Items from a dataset
Content starts

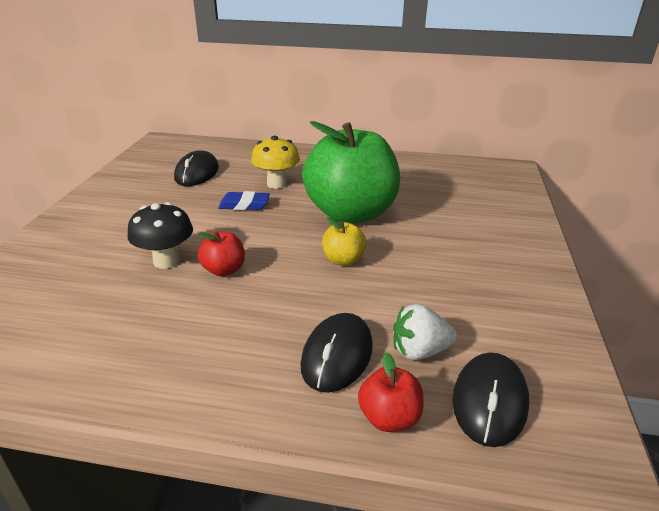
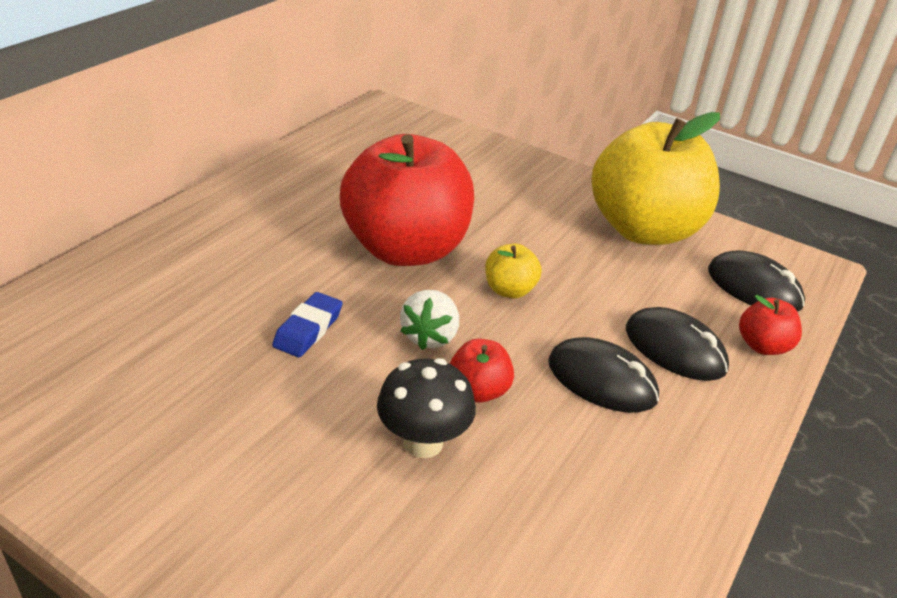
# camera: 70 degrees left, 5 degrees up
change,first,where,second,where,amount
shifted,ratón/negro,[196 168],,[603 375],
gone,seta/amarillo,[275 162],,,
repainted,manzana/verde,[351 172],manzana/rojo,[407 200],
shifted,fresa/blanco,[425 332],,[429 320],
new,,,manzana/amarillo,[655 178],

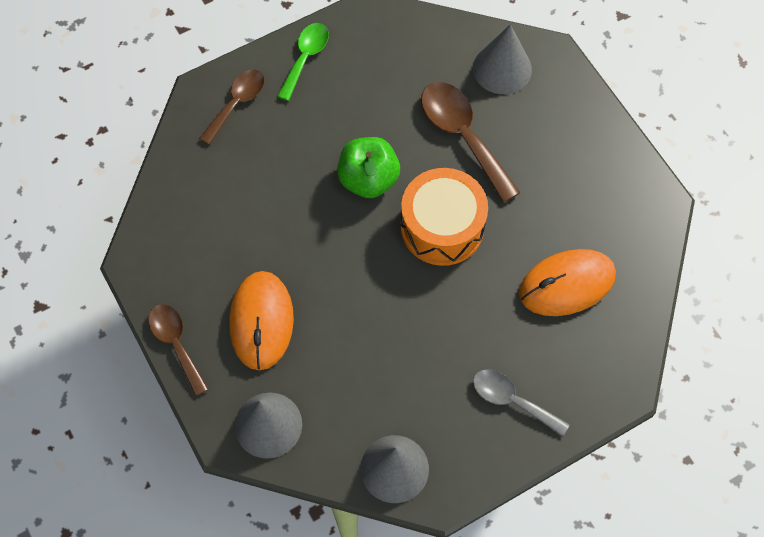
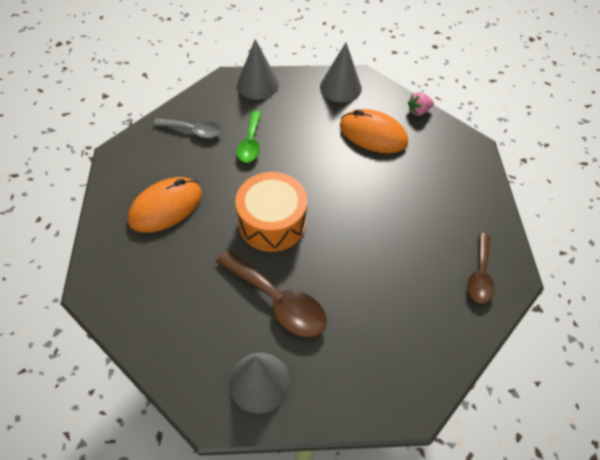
# camera: 160 degrees right, 10 degrees down
change,first,where,second,where,amount
swapped,cuchara/marrón,[178 350],fresa/rosa,[421 104],
rotated,ratón/naranja,[261 320],,[374 131],45 degrees counterclockwise
shifted,cuchara/verde,[303 62],,[249 137],
gone,manzana/verde,[368 167],,,

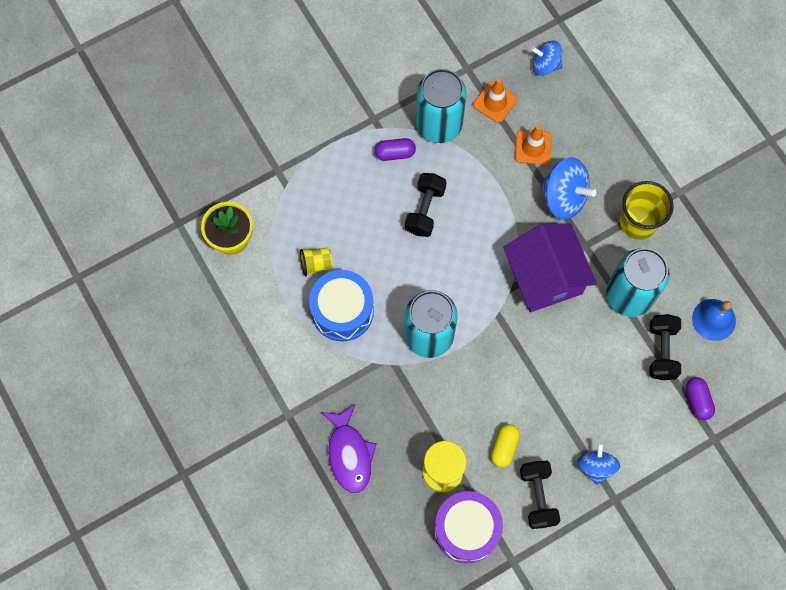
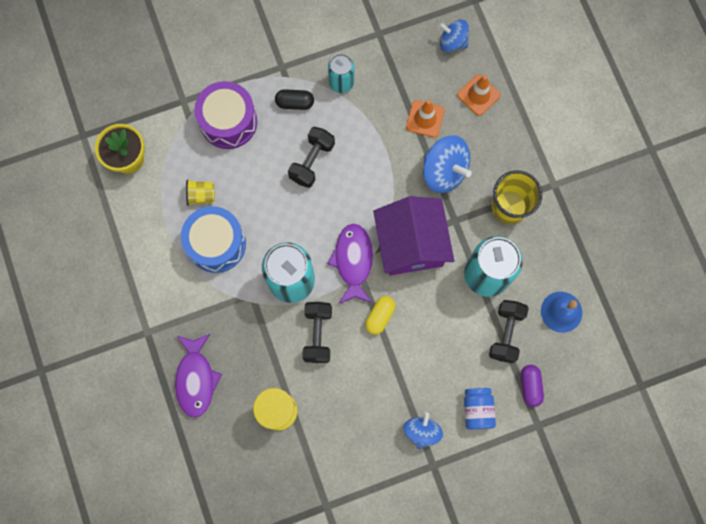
# camera: 10 degrees right, 5 degrees up
change,first,where,second,where,amount
repainted,cápsula/morado,[395 149],cápsula/negro,[294 99],
scaled,lata/turquesa,[441 106],,[341 73],x0.57
shifted,tambor/morado,[468 527],,[225 115],
shifted,cono de tráfico/naranja,[495 101],,[479 95],
shifted,cápsula/amarillo,[505 446],,[380 315],
shifted,mancuerna/negro,[540 495],,[317 332],
new,,,pez/morado,[350 263],
new,,,tarro/azul,[480 409],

Content ends

What you have to do:
Give back the entries verbatim but drop every picture.

Solution:
# camera: 70 degrees left, 5 degrees up
change,first,where,second,where,amount
shifted,ratón/negro,[196 168],,[603 375],
gone,seta/amarillo,[275 162],,,
repainted,manzana/verde,[351 172],manzana/rojo,[407 200],
shifted,fresa/blanco,[425 332],,[429 320],
new,,,manzana/amarillo,[655 178],

# camera: 160 degrees right, 10 degrees down
change,first,where,second,where,amount
swapped,cuchara/marrón,[178 350],fresa/rosa,[421 104],
rotated,ratón/naranja,[261 320],,[374 131],45 degrees counterclockwise
shifted,cuchara/verde,[303 62],,[249 137],
gone,manzana/verde,[368 167],,,

# camera: 10 degrees right, 5 degrees up
change,first,where,second,where,amount
repainted,cápsula/morado,[395 149],cápsula/negro,[294 99],
scaled,lata/turquesa,[441 106],,[341 73],x0.57
shifted,tambor/morado,[468 527],,[225 115],
shifted,cono de tráfico/naranja,[495 101],,[479 95],
shifted,cápsula/amarillo,[505 446],,[380 315],
shifted,mancuerna/negro,[540 495],,[317 332],
new,,,pez/morado,[350 263],
new,,,tarro/azul,[480 409],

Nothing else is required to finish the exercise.